Rewrite every line of the records below, putting "yellow bar" wherever "yellow line" appears and keeping everything else the same. Leave the pictures out of your answer.

[Collected data entries]
****************************************

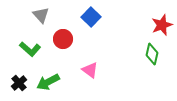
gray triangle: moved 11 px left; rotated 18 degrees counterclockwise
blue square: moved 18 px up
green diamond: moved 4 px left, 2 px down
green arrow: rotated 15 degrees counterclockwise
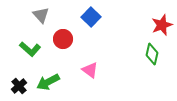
black cross: moved 3 px down
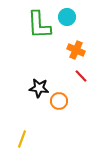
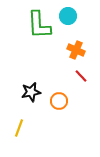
cyan circle: moved 1 px right, 1 px up
black star: moved 8 px left, 4 px down; rotated 18 degrees counterclockwise
yellow line: moved 3 px left, 11 px up
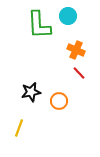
red line: moved 2 px left, 3 px up
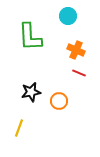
green L-shape: moved 9 px left, 12 px down
red line: rotated 24 degrees counterclockwise
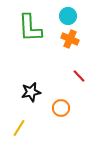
green L-shape: moved 9 px up
orange cross: moved 6 px left, 11 px up
red line: moved 3 px down; rotated 24 degrees clockwise
orange circle: moved 2 px right, 7 px down
yellow line: rotated 12 degrees clockwise
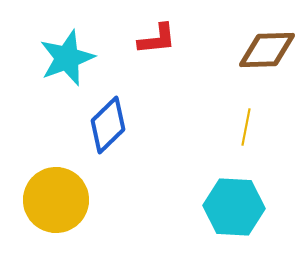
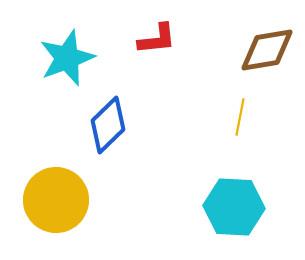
brown diamond: rotated 8 degrees counterclockwise
yellow line: moved 6 px left, 10 px up
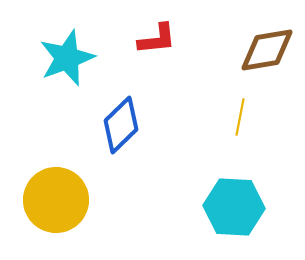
blue diamond: moved 13 px right
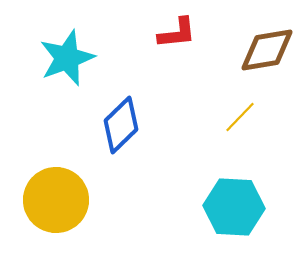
red L-shape: moved 20 px right, 6 px up
yellow line: rotated 33 degrees clockwise
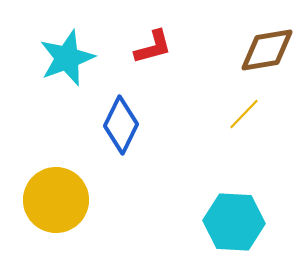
red L-shape: moved 24 px left, 14 px down; rotated 9 degrees counterclockwise
yellow line: moved 4 px right, 3 px up
blue diamond: rotated 20 degrees counterclockwise
cyan hexagon: moved 15 px down
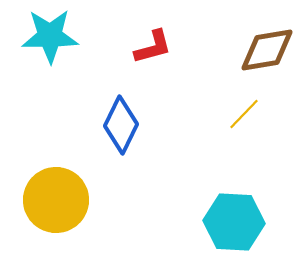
cyan star: moved 17 px left, 22 px up; rotated 20 degrees clockwise
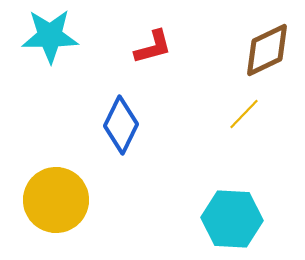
brown diamond: rotated 16 degrees counterclockwise
cyan hexagon: moved 2 px left, 3 px up
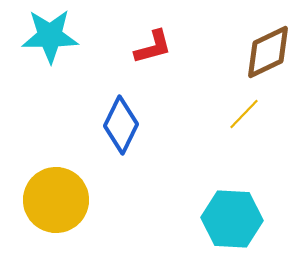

****************************************

### Finished exercise
gray triangle: moved 11 px left; rotated 18 degrees counterclockwise
blue square: moved 18 px up
green diamond: moved 4 px left, 2 px down
green arrow: rotated 15 degrees counterclockwise
black cross: moved 3 px down
cyan circle: moved 1 px right, 1 px up
black star: moved 8 px left, 4 px down; rotated 18 degrees counterclockwise
yellow bar: moved 3 px left, 11 px up
red line: moved 2 px left, 3 px up
green L-shape: moved 9 px left, 12 px down
red line: rotated 24 degrees counterclockwise
green L-shape: moved 9 px up
orange cross: moved 6 px left, 11 px up
red line: moved 3 px down; rotated 24 degrees clockwise
orange circle: moved 2 px right, 7 px down
yellow bar: rotated 12 degrees clockwise
brown diamond: rotated 8 degrees counterclockwise
yellow bar: moved 6 px left, 10 px up
blue diamond: moved 13 px right
red L-shape: moved 20 px right, 6 px up
yellow bar: rotated 33 degrees clockwise
red L-shape: moved 24 px left, 14 px down; rotated 9 degrees counterclockwise
yellow bar: moved 4 px right, 3 px up
blue diamond: rotated 20 degrees counterclockwise
cyan hexagon: moved 15 px down
cyan star: moved 17 px left, 22 px up; rotated 20 degrees clockwise
brown diamond: rotated 16 degrees counterclockwise
cyan hexagon: moved 2 px left, 3 px up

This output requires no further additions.